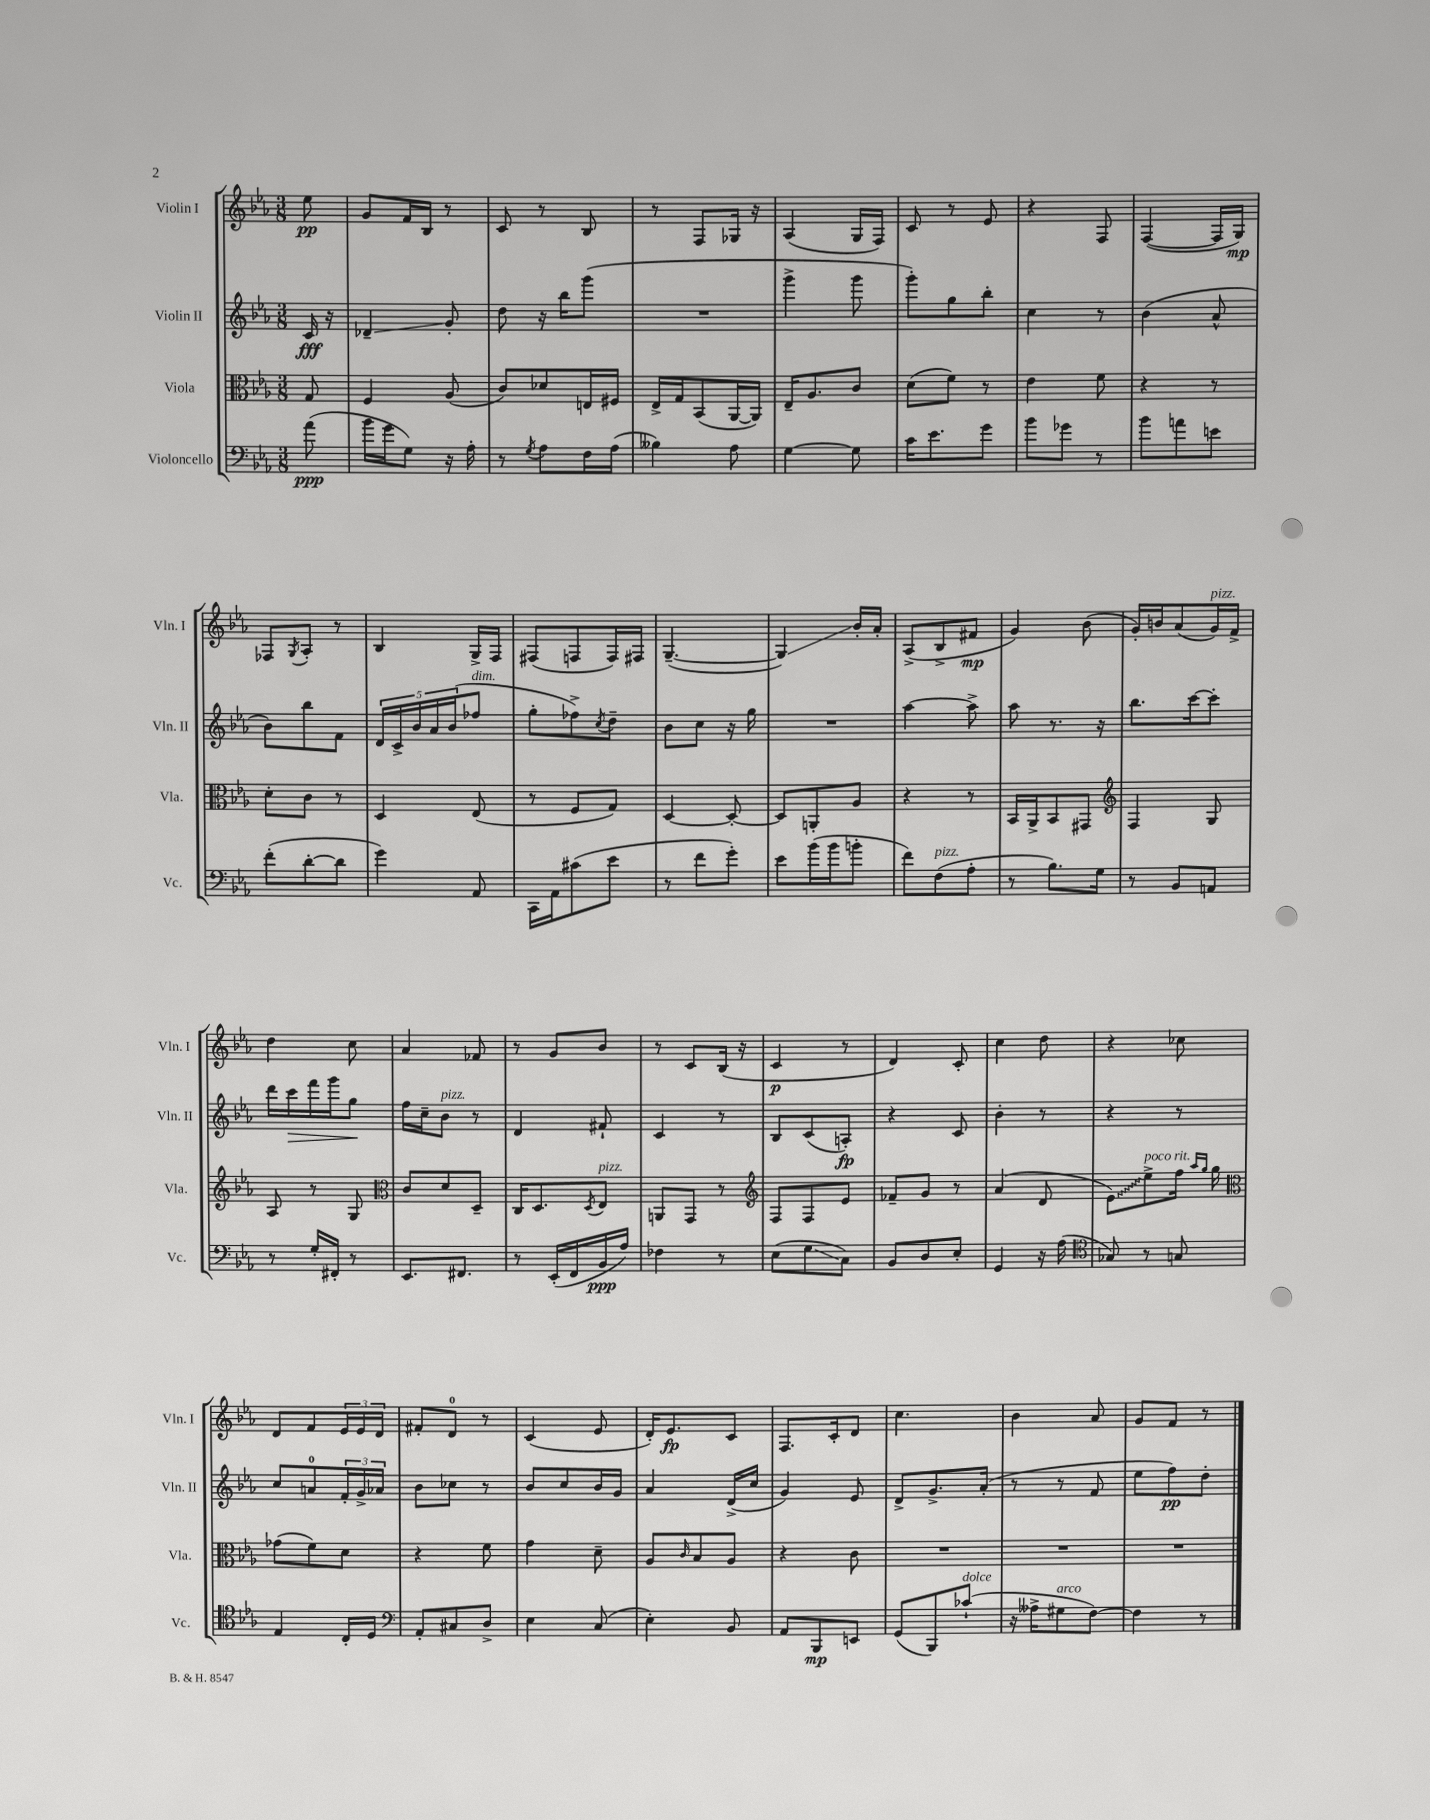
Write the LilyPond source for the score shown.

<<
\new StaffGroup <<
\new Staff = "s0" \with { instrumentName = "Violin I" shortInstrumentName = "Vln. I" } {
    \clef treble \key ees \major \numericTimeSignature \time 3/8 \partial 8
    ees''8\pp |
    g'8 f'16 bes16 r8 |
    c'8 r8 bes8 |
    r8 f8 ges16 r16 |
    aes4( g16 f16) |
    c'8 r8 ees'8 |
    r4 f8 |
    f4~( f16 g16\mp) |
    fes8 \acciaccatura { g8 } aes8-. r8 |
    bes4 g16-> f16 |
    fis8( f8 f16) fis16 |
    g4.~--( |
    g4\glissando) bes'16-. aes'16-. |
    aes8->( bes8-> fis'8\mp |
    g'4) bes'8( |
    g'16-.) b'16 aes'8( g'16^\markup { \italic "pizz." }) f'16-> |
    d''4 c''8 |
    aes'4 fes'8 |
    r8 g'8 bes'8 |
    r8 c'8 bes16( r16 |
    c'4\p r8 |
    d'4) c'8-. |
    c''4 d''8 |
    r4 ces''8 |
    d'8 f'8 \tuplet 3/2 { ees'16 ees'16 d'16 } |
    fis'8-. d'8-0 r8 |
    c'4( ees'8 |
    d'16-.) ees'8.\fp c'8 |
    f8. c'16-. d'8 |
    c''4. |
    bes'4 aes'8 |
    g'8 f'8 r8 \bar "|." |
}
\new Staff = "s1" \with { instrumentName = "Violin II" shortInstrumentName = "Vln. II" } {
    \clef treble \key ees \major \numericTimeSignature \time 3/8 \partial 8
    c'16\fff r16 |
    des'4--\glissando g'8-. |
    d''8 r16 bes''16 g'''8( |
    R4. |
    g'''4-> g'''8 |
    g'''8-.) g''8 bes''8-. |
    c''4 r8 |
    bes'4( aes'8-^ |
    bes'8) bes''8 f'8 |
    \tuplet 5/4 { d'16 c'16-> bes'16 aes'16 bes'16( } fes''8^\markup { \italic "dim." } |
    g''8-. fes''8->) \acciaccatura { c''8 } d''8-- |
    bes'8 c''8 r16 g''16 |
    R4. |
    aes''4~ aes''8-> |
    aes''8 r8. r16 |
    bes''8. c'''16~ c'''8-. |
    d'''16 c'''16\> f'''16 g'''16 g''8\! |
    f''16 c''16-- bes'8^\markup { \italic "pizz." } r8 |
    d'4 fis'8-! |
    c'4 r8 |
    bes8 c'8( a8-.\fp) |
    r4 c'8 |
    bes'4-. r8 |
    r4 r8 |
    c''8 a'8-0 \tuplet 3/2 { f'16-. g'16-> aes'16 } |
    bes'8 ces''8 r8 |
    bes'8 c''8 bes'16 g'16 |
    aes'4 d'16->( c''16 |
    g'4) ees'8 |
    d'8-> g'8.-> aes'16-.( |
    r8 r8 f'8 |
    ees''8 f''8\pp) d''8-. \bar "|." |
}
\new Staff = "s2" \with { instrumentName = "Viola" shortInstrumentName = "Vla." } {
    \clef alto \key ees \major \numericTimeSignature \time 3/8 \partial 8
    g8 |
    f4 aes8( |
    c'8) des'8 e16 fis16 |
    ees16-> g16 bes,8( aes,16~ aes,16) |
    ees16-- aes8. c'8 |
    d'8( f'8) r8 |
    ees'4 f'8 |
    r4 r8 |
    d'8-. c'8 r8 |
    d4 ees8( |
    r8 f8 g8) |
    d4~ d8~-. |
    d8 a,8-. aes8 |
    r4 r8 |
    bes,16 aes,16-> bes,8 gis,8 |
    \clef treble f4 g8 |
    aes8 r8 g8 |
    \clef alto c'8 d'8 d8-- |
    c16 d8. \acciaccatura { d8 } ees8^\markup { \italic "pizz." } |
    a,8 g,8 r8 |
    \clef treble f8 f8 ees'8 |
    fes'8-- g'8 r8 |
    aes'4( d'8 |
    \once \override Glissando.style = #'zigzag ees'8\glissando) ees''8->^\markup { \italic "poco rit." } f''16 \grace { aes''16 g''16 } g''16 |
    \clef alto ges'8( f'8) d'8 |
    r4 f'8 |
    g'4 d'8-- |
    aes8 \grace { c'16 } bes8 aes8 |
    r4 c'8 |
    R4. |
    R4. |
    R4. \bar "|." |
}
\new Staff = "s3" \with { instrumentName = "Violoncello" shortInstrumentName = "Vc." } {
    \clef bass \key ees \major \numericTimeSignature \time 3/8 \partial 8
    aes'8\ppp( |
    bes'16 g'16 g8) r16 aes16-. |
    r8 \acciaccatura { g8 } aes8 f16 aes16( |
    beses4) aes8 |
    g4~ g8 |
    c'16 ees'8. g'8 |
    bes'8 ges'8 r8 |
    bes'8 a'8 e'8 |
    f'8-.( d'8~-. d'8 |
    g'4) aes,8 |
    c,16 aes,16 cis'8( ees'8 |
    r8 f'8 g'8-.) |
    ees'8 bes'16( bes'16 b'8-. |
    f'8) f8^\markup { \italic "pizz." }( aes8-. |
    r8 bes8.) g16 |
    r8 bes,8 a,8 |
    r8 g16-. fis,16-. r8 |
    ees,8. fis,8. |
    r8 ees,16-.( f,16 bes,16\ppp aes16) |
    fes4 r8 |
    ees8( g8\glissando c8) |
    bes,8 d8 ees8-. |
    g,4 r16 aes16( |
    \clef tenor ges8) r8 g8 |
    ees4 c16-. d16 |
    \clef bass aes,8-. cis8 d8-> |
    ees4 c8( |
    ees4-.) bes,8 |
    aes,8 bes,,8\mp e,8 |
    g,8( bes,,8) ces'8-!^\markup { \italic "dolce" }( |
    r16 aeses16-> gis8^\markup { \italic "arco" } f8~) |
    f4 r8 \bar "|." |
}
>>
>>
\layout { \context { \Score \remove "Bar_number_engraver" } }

* * *

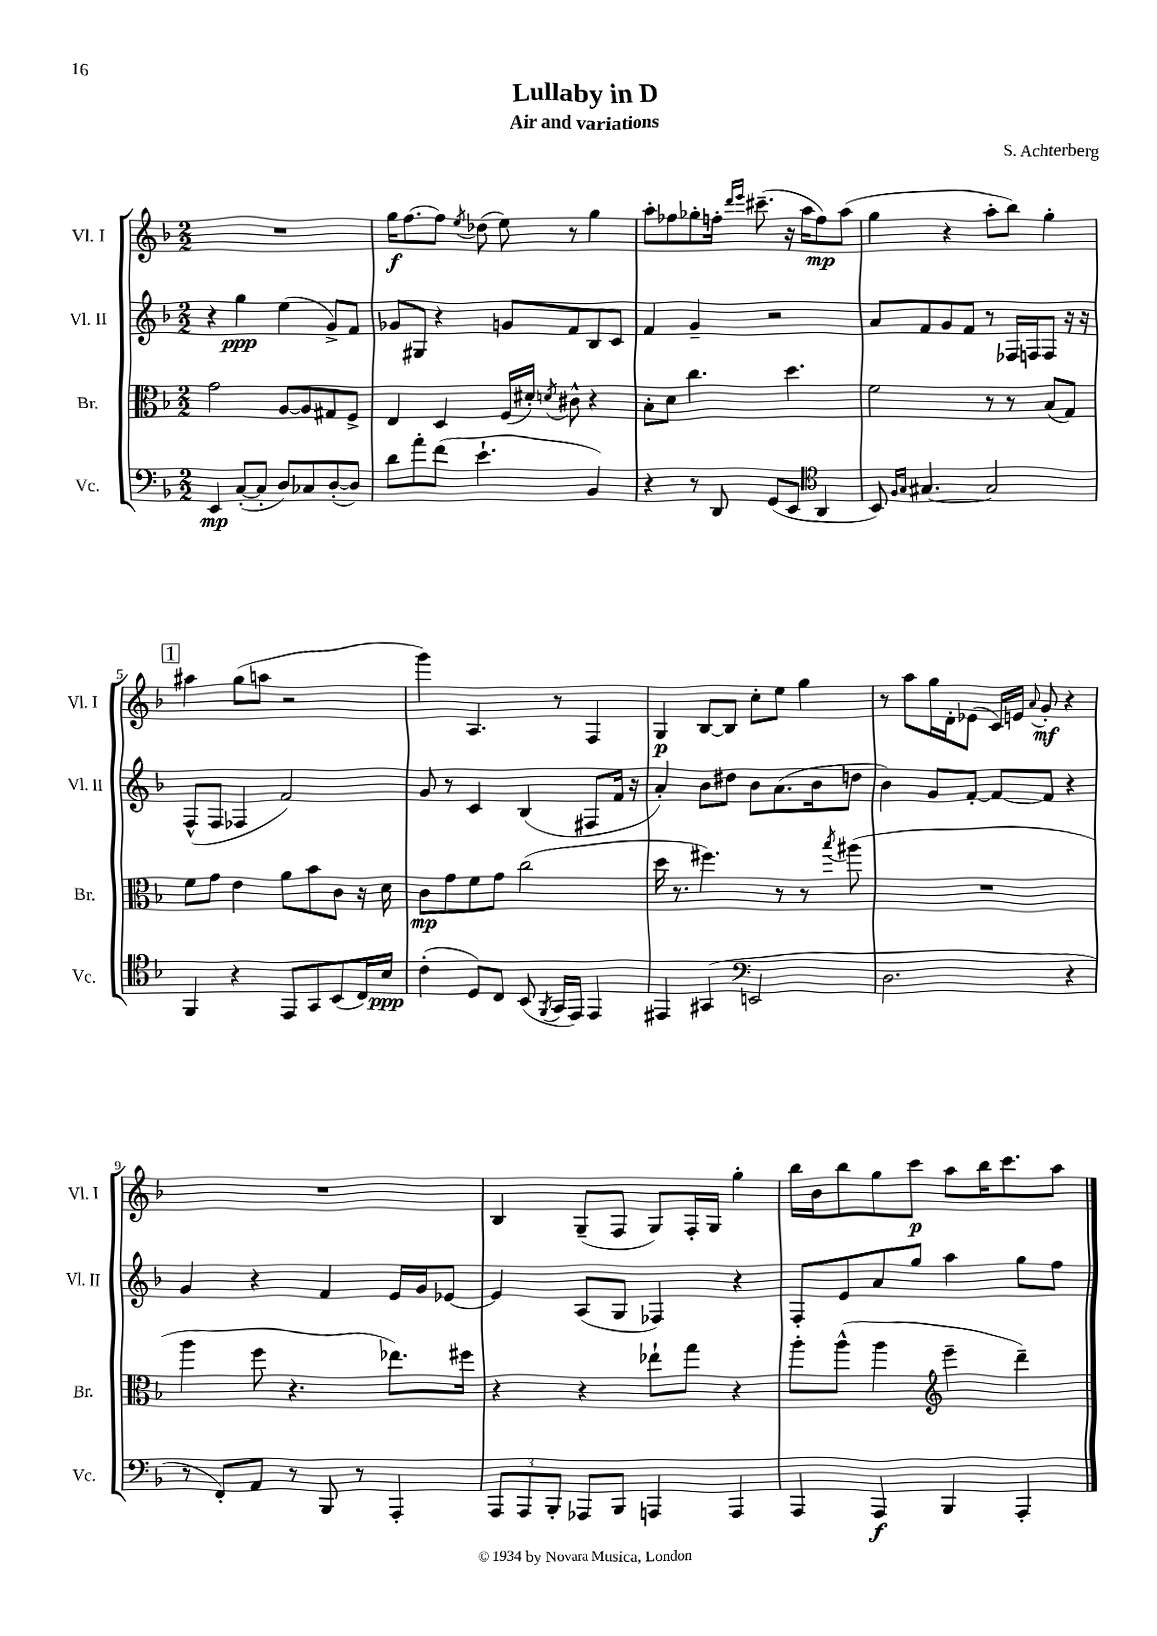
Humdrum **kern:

● TASK DESCRIPTION:
Copy out everything from the line containing "Write the LilyPond" down to the line containing "r4 ces''8 |", with both of those lines included.

● SOLUTION TO THE PROBLEM:
Write the LilyPond source for the score shown.

<<
\new StaffGroup <<
\new Staff = "s0" \with { instrumentName = "Violin I" shortInstrumentName = "Vln. I" } {
    \clef treble \key ees \major \numericTimeSignature \time 3/8 \partial 8
    ees''8\pp |
    g'8 f'16 bes16 r8 |
    c'8 r8 bes8 |
    r8 f8 ges16 r16 |
    aes4( g16 f16) |
    c'8 r8 ees'8 |
    r4 f8 |
    f4~( f16 g16\mp) |
    fes8 \acciaccatura { g8 } aes8-. r8 |
    bes4 g16-> f16 |
    fis8( f8 f16) fis16 |
    g4.~--( |
    g4\glissando) bes'16-. aes'16-. |
    aes8->( bes8-> fis'8\mp |
    g'4) bes'8( |
    g'16-.) b'16 aes'8( g'16^\markup { \italic "pizz." }) f'16-> |
    d''4 c''8 |
    aes'4 fes'8 |
    r8 g'8 bes'8 |
    r8 c'8 bes16( r16 |
    c'4\p r8 |
    d'4) c'8-. |
    c''4 d''8 |
    r4 ces''8 |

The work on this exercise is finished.